(RECORDS begins)

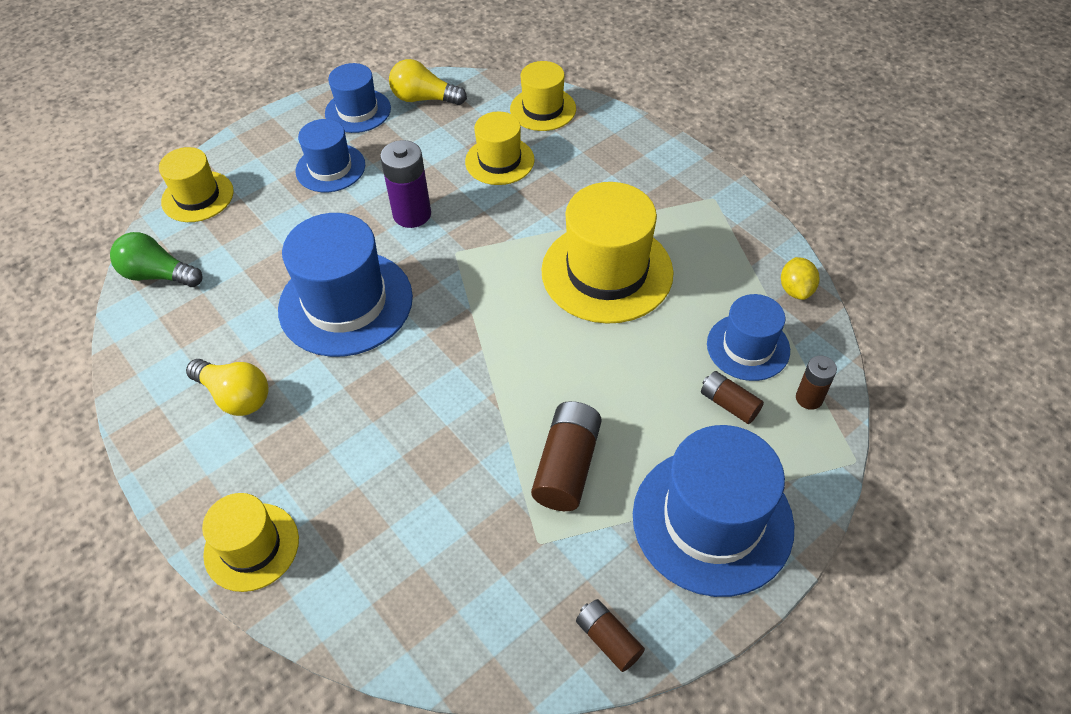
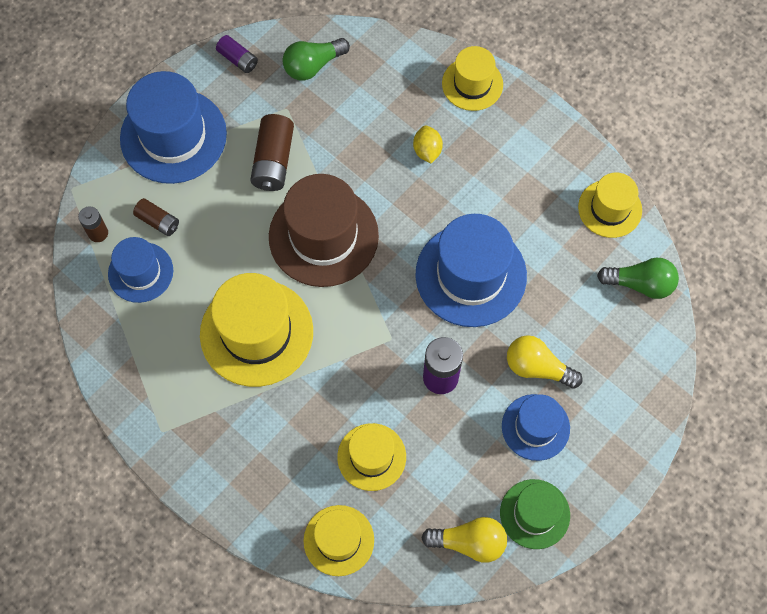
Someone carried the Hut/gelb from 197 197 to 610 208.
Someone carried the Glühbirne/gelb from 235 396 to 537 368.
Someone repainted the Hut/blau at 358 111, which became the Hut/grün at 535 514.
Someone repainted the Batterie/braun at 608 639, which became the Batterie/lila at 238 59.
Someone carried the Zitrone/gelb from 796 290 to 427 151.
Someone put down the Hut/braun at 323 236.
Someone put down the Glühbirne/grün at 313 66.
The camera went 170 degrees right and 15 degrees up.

(RECORDS ends)
(RECORDS begins)

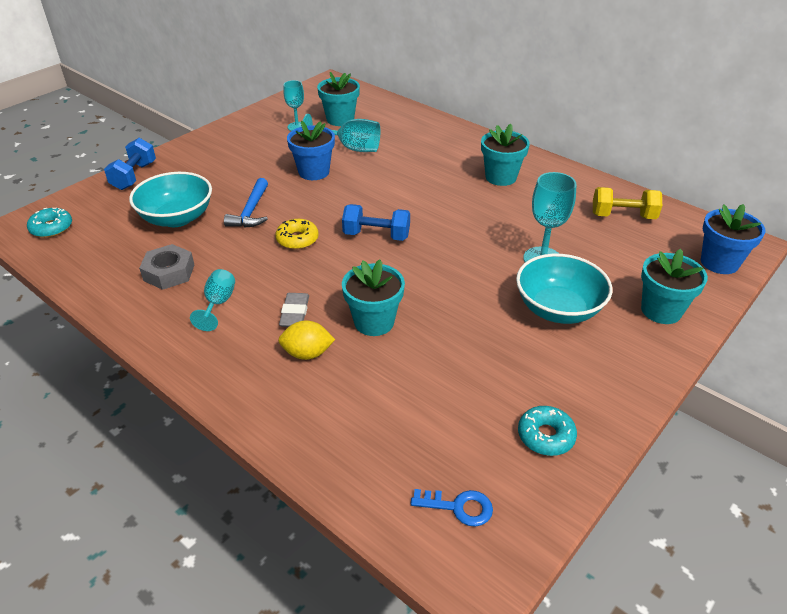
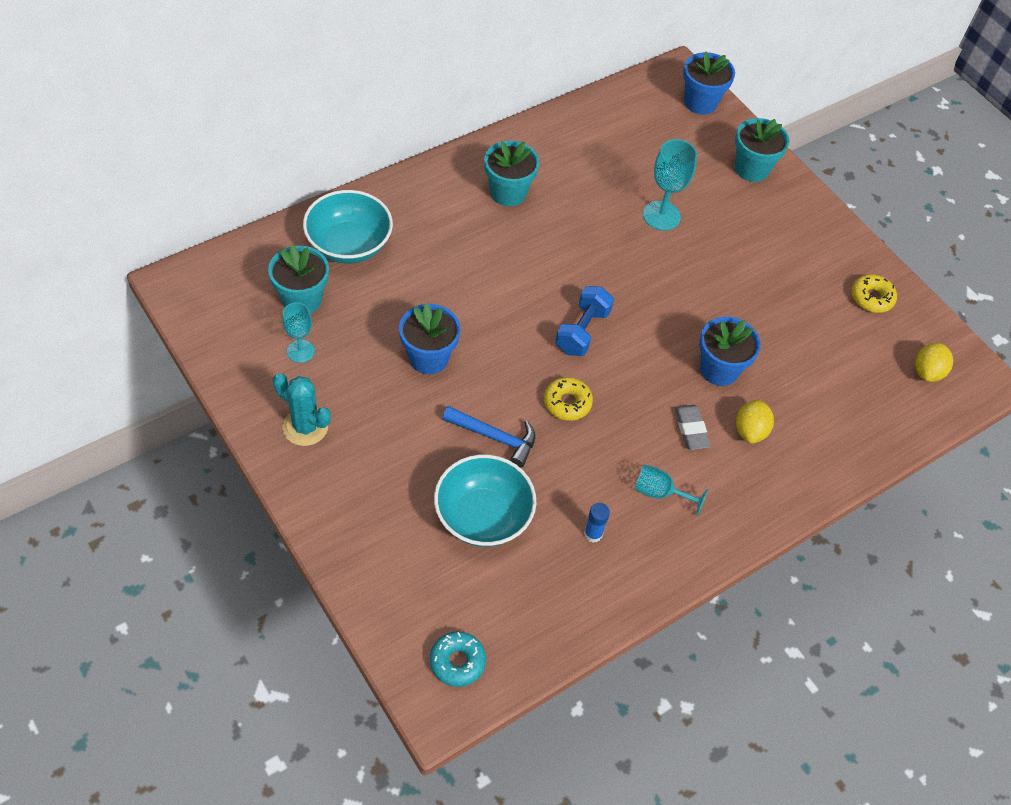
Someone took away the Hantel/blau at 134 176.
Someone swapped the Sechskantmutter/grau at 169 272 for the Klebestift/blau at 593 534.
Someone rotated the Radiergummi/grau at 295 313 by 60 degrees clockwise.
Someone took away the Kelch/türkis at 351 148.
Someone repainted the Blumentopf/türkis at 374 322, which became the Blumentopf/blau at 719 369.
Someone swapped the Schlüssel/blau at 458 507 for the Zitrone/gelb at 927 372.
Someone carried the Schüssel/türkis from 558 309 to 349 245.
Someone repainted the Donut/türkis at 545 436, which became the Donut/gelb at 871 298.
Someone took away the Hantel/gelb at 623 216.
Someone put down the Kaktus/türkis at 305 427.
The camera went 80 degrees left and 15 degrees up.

(RECORDS ends)

Search the entries for the word "degrees" and copy every line that has it.

● **SOLUTION**:
The camera went 170 degrees right and 15 degrees up.
Someone rotated the Radiergummi/grau at 295 313 by 60 degrees clockwise.
The camera went 80 degrees left and 15 degrees up.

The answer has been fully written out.